§ **Exercise description**
Spot each line in the records below where the word "HALL" occurs, then copy it.

***** Input material *****

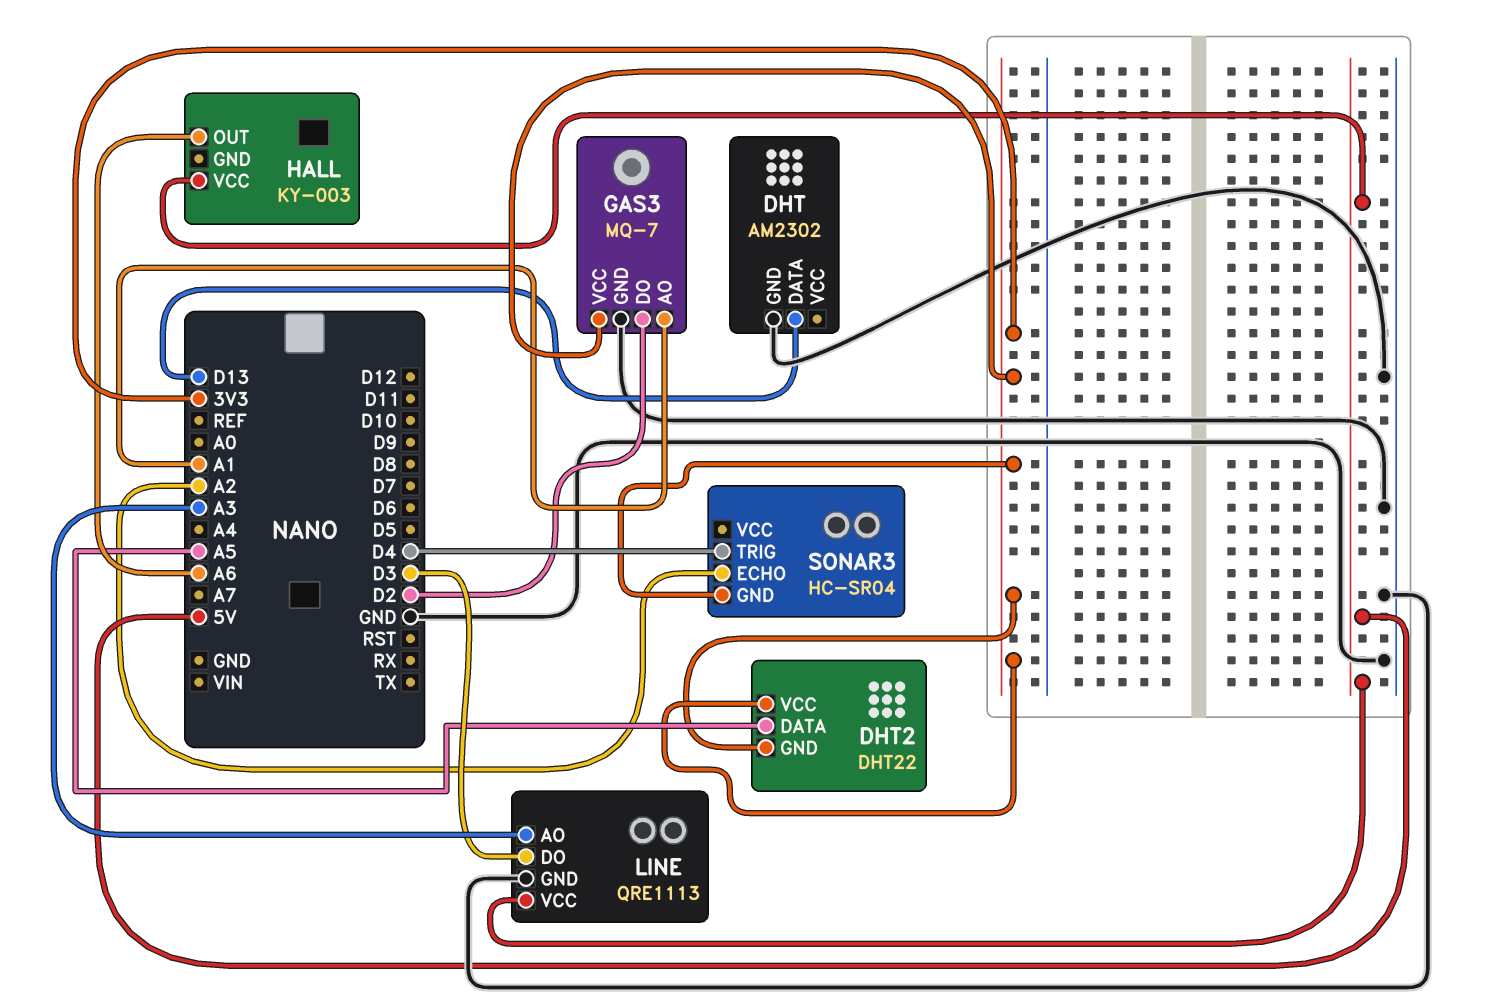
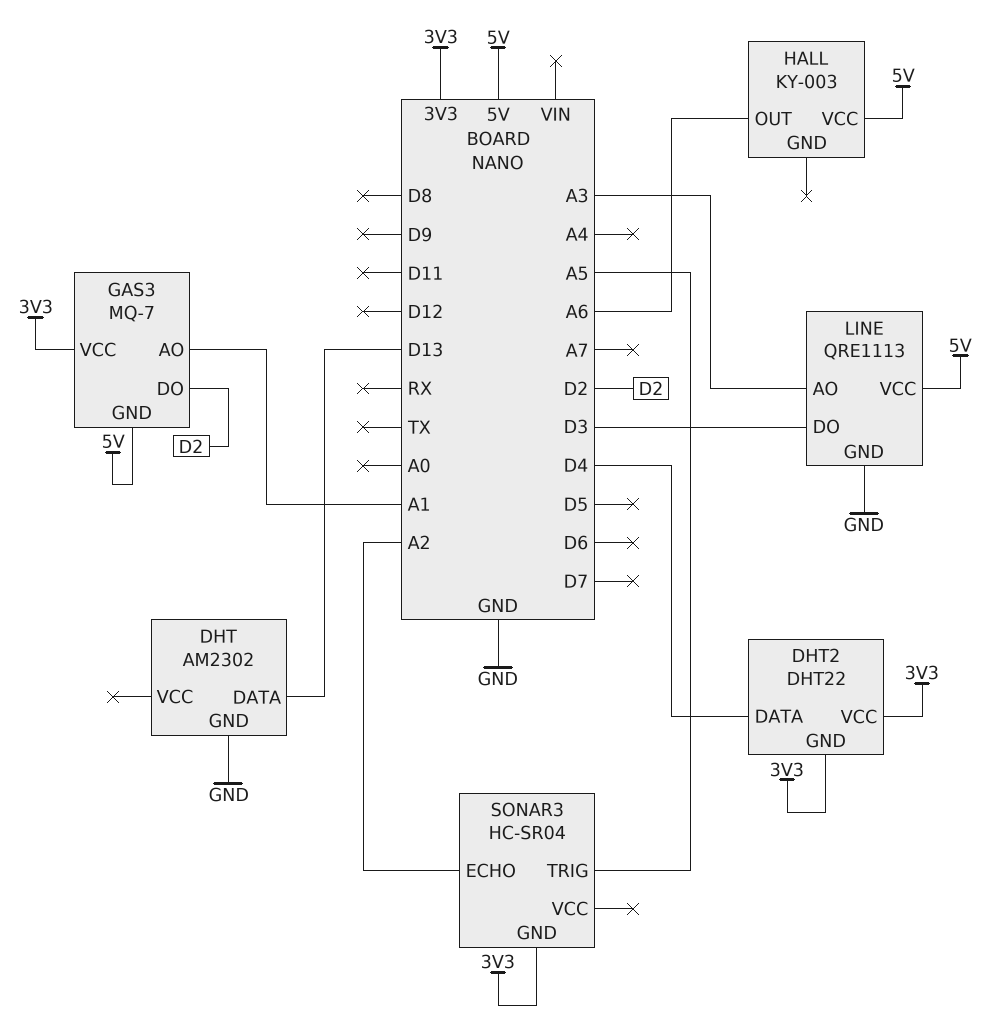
DHT2 pin DATA: A5 -> D4
GAS3 pin GND: GND -> 5V
SONAR3 pin TRIG: D4 -> A5

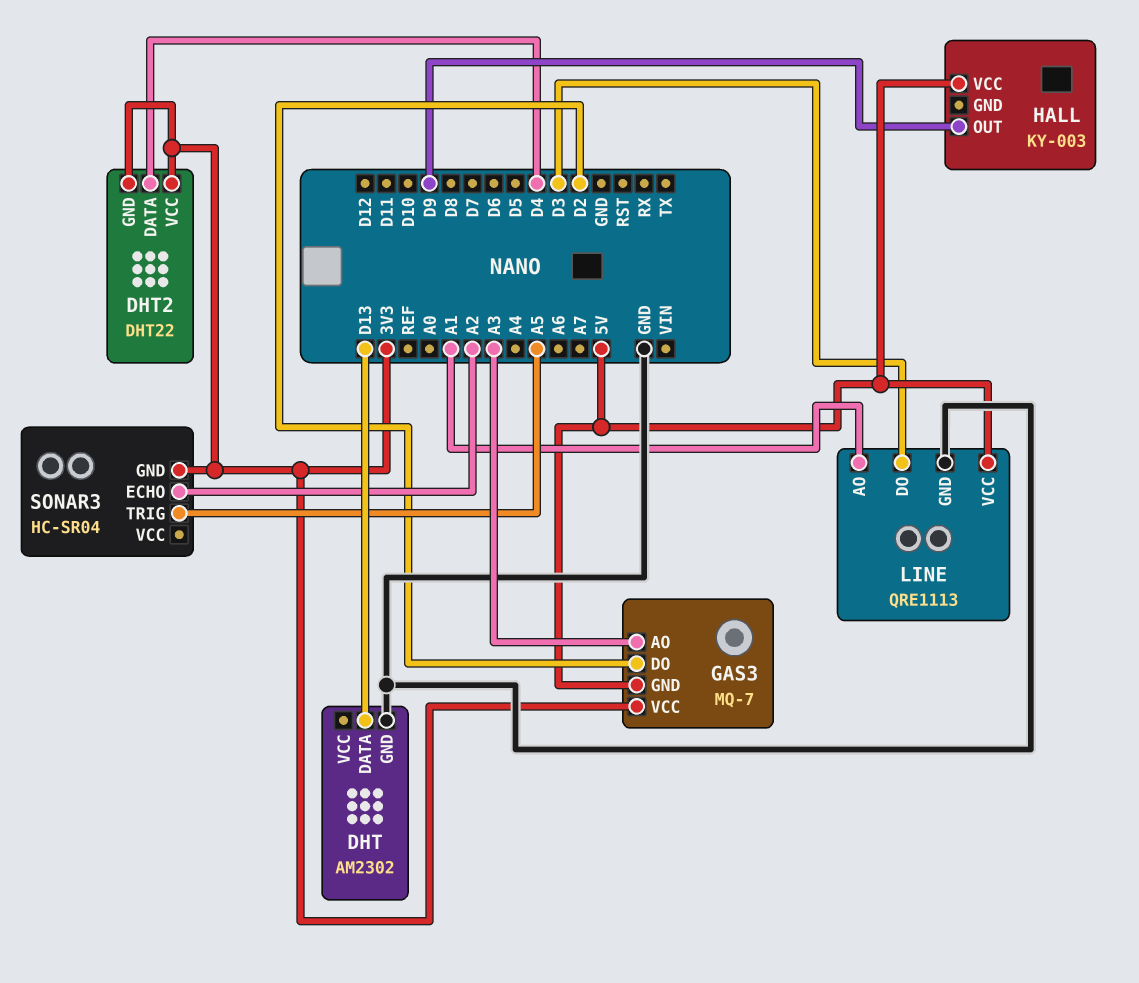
GAS3 pin AO: A1 -> A3
HALL pin OUT: A6 -> D9
LINE pin AO: A3 -> A1

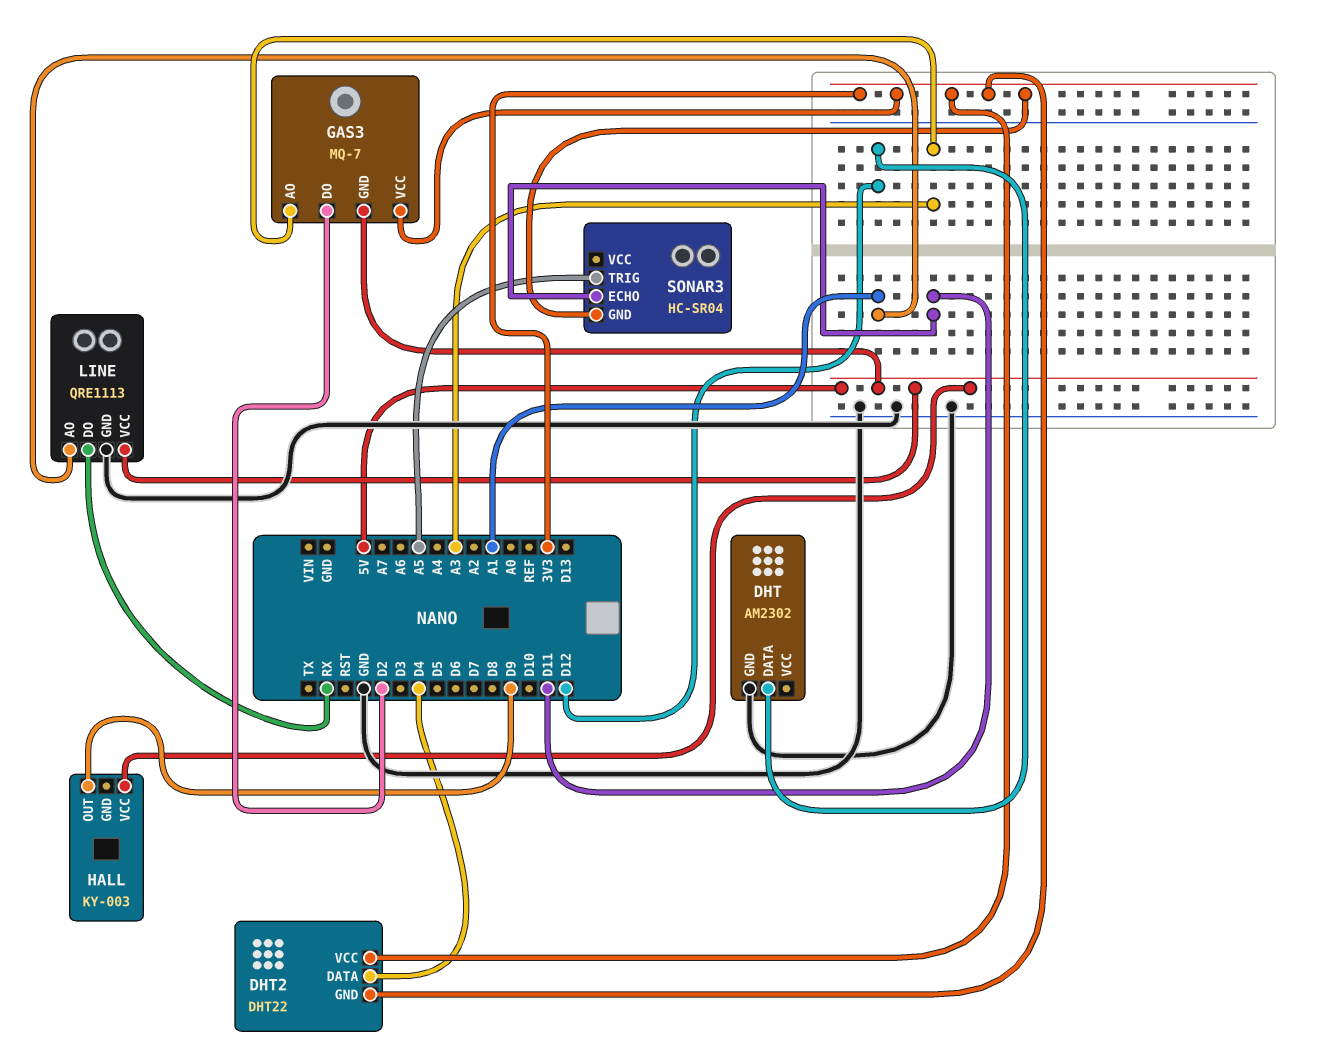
DHT pin DATA: D13 -> D12
LINE pin DO: D3 -> RX
SONAR3 pin ECHO: A2 -> D11

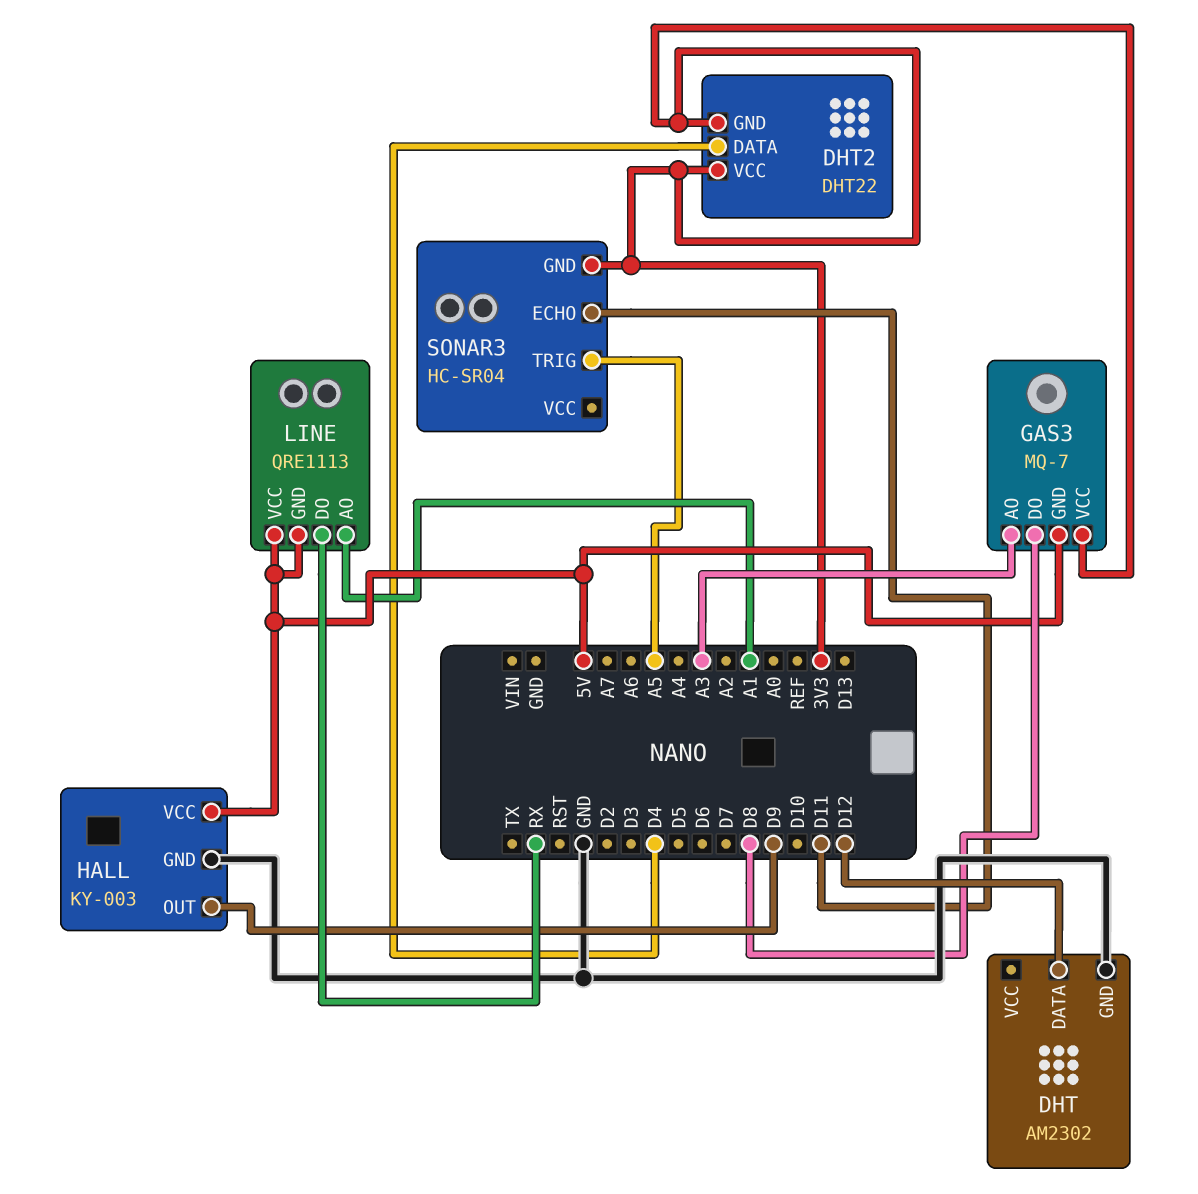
GAS3 pin DO: D2 -> D8
HALL pin GND: none -> GND
LINE pin GND: GND -> 5V

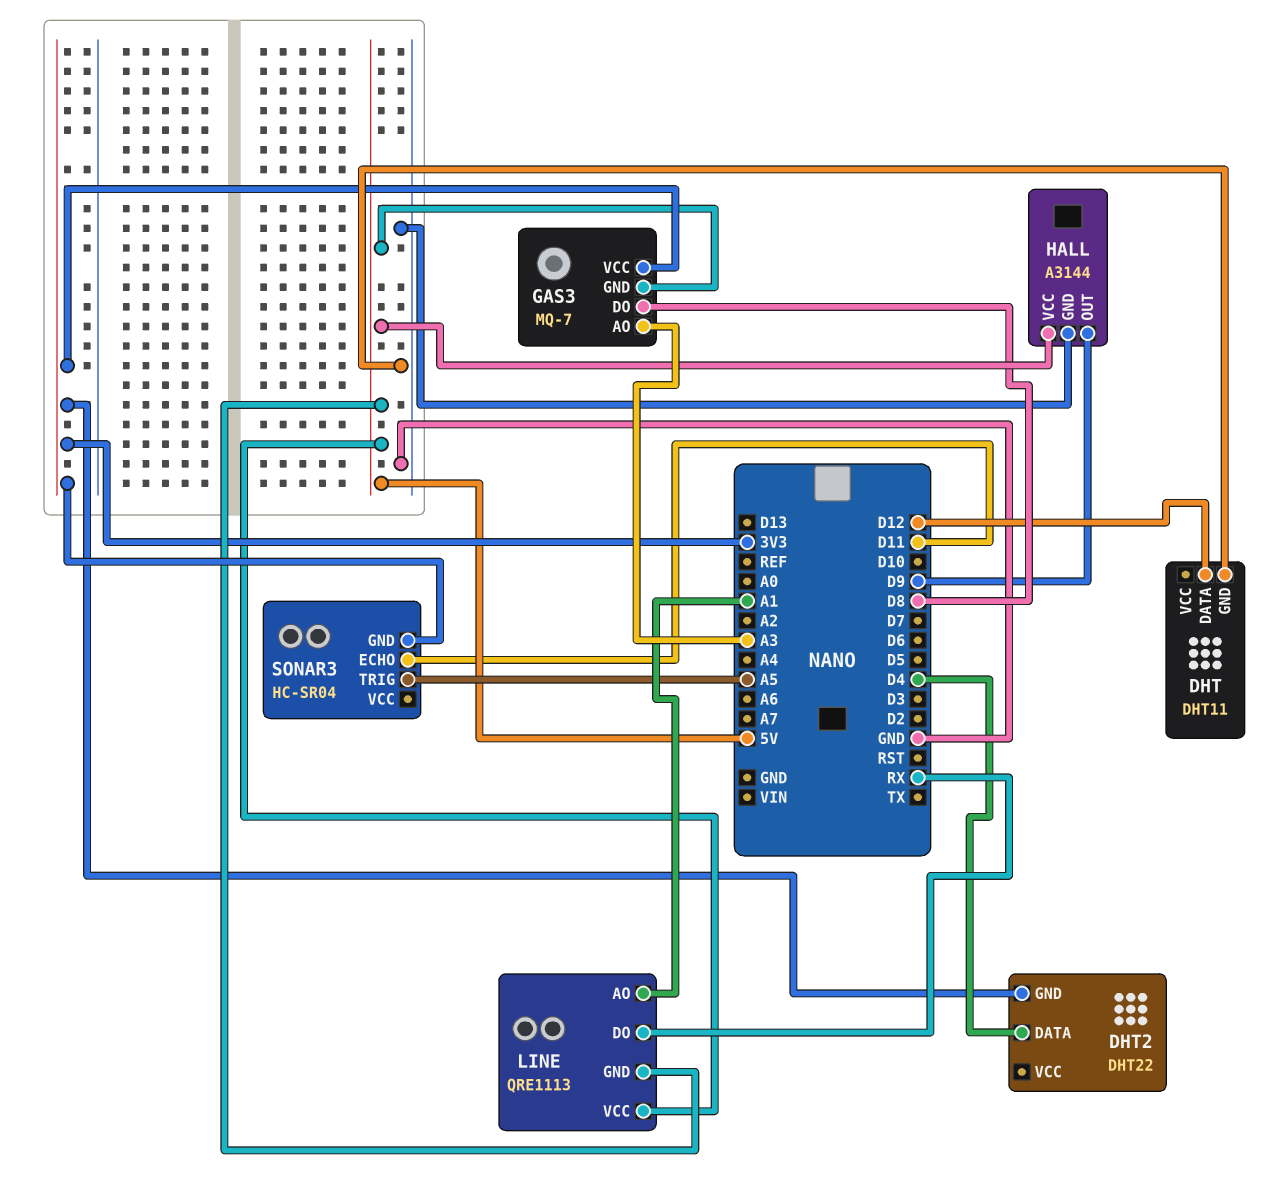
DHT: AM2302 -> DHT11
DHT2 pin VCC: 3V3 -> none
HALL: KY-003 -> A3144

*****

§ **Result for this task**
HALL pin OUT: A6 -> D9
HALL pin GND: none -> GND
HALL: KY-003 -> A3144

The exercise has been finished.